_Task objective_
Pick out every line of the material that contains the string "centreline" and copy each of those lines.

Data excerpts
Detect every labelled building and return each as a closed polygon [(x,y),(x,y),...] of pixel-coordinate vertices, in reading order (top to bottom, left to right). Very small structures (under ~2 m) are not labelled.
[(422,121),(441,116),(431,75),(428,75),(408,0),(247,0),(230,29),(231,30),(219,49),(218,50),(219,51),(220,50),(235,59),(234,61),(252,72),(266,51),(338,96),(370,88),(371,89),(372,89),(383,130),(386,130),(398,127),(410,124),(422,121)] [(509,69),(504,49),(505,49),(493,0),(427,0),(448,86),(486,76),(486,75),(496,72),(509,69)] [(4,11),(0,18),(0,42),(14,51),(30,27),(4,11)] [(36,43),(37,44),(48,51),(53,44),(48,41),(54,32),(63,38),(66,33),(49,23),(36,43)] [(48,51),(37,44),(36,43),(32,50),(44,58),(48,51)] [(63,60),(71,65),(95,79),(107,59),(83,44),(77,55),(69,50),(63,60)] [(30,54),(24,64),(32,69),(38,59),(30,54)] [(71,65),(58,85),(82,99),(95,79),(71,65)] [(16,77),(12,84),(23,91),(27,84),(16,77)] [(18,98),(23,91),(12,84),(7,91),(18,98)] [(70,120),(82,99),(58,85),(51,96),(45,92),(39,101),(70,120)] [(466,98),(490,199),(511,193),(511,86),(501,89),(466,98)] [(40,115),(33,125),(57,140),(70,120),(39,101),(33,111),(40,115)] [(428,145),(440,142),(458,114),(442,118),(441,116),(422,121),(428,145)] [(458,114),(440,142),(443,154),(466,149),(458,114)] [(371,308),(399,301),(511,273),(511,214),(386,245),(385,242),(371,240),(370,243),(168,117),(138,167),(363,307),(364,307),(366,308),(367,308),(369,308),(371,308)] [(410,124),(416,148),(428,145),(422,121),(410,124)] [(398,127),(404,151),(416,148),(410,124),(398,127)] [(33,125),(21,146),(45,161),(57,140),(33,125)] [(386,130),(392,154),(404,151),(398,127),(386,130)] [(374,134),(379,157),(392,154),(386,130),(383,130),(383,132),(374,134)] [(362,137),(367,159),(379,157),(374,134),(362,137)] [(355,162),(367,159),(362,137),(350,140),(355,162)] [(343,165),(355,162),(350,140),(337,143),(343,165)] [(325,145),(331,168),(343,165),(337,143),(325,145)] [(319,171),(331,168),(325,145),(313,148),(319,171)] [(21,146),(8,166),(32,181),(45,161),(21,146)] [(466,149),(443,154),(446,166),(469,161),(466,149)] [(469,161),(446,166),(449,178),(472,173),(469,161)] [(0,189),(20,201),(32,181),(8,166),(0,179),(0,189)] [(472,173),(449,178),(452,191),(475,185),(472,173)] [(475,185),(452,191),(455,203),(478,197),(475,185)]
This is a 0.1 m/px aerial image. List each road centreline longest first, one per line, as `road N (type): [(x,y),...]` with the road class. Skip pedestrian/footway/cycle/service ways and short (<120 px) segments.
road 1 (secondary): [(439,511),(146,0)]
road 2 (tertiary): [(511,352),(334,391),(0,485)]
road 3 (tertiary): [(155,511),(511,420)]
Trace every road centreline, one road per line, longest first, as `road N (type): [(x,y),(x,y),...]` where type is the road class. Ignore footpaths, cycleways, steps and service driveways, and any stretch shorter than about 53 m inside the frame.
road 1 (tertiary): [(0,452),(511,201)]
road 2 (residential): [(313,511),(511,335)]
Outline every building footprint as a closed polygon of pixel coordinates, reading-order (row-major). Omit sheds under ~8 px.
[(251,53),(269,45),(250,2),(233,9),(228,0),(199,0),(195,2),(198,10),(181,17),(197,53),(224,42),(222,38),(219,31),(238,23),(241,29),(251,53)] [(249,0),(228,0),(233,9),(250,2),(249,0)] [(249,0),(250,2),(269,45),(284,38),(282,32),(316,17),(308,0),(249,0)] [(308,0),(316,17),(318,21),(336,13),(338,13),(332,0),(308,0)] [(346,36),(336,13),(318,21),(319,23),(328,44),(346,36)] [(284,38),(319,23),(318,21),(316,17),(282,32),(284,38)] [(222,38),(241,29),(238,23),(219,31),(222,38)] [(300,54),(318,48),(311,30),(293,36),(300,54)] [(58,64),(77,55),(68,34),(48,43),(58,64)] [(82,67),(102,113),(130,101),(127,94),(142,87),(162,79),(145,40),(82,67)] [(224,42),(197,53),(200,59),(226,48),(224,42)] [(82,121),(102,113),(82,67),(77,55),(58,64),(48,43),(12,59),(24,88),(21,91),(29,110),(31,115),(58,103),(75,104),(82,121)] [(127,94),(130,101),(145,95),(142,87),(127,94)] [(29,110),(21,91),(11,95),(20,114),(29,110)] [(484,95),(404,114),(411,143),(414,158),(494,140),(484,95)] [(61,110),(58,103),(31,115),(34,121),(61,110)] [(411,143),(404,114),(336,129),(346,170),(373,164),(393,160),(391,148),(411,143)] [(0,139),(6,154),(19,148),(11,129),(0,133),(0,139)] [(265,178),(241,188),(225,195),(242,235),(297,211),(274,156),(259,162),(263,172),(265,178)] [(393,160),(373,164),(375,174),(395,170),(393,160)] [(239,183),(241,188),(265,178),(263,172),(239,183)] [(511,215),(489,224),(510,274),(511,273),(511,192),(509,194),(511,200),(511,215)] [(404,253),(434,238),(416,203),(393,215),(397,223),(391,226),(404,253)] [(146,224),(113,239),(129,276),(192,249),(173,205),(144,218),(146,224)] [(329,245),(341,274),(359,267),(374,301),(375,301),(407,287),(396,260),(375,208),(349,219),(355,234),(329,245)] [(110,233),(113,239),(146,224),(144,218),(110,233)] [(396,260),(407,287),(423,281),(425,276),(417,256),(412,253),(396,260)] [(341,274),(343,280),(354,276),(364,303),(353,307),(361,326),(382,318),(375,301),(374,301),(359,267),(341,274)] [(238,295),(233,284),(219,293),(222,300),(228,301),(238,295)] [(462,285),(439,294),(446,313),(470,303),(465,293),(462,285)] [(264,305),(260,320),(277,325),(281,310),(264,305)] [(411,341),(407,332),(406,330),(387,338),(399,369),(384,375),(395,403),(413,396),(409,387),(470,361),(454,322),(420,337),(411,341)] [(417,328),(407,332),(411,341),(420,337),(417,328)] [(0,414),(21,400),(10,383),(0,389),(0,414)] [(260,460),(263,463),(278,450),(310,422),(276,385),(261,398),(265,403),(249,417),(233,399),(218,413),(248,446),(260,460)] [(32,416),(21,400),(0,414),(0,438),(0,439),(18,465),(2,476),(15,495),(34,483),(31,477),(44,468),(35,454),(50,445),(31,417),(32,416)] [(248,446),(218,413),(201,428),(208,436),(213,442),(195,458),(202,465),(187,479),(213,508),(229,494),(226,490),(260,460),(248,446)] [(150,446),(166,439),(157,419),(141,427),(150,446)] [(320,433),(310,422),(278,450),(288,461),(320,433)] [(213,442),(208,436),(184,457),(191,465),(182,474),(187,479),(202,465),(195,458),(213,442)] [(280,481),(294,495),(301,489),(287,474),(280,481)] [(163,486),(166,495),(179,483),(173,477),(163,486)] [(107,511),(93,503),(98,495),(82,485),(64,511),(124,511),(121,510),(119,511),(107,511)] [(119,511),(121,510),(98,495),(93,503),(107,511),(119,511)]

_Written reply_
This is a 0.1 m/px aerial image. List each road centreline longest first, one per line, as `road N (type): [(x,y),...]` with the road class. Skip pedestrian/footway/cycle/service ways and short (<120 px) segments.
Trace every road centreline, one road per line, longest first, as `road N (type): [(x,y),(x,y),...]` where type is the road class. Ignore footpaths, cycleways, steps and service driveways, and any stretch shorter than about 53 m inside the frame.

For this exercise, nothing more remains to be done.